ASSIGNMENT: Out of the records below, copy all lines in which the word "diode" occurs.

--------------------

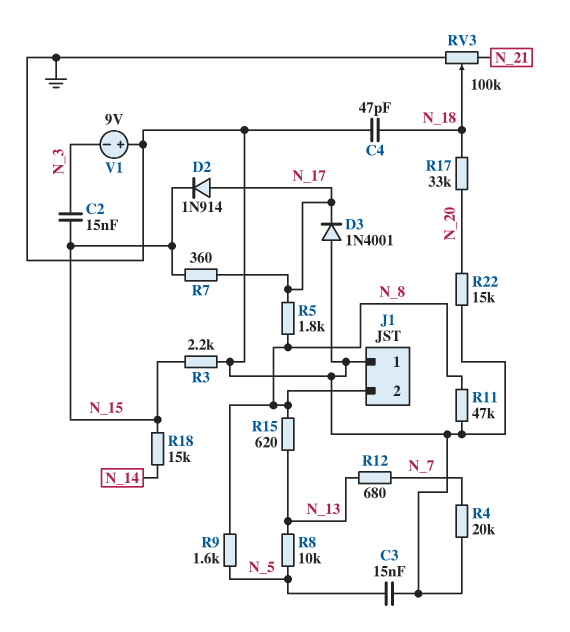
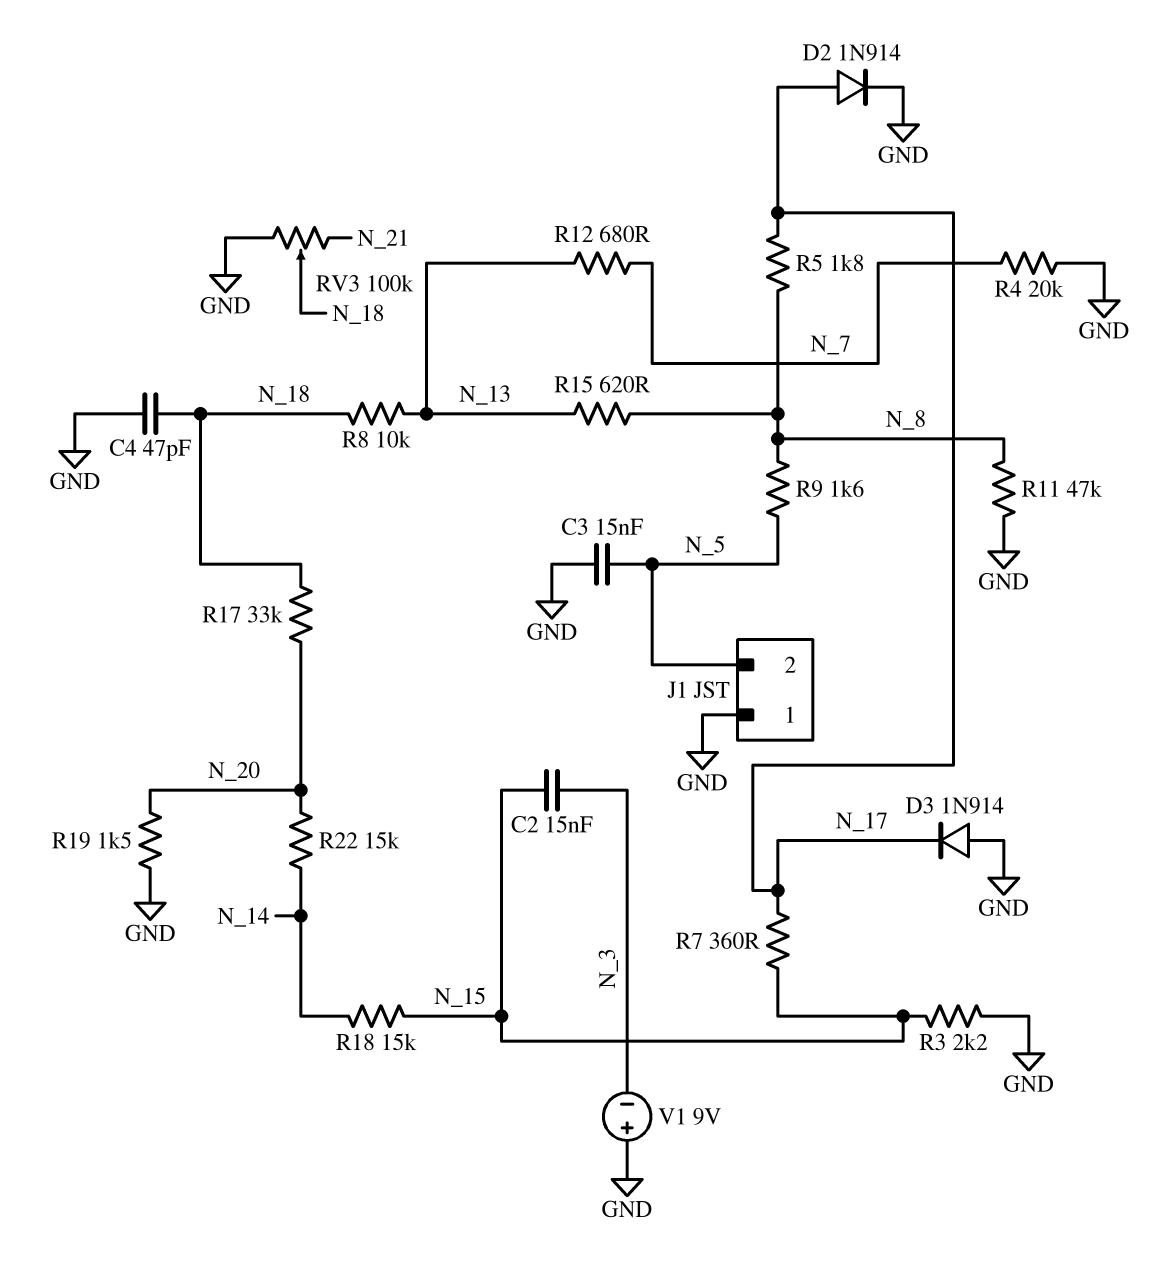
D2: diode 1N914 (A N_17, K N_15) -> diode 1N914 (A N_17, K GND)
D3: diode 1N4001 (A GND, K N_17) -> diode 1N914 (A GND, K N_17)
J1 pin 2: N_8 -> N_5
R8: 10k (N_5, N_13) -> 10k (N_13, N_18)
R19: none -> 1.5k (GND, N_20)
R22: 15k (GND, N_20) -> 15k (N_14, N_20)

--------------------

RESULT OF THIS EXERCISE:
D2: diode 1N914 (A N_17, K N_15) -> diode 1N914 (A N_17, K GND)
D3: diode 1N4001 (A GND, K N_17) -> diode 1N914 (A GND, K N_17)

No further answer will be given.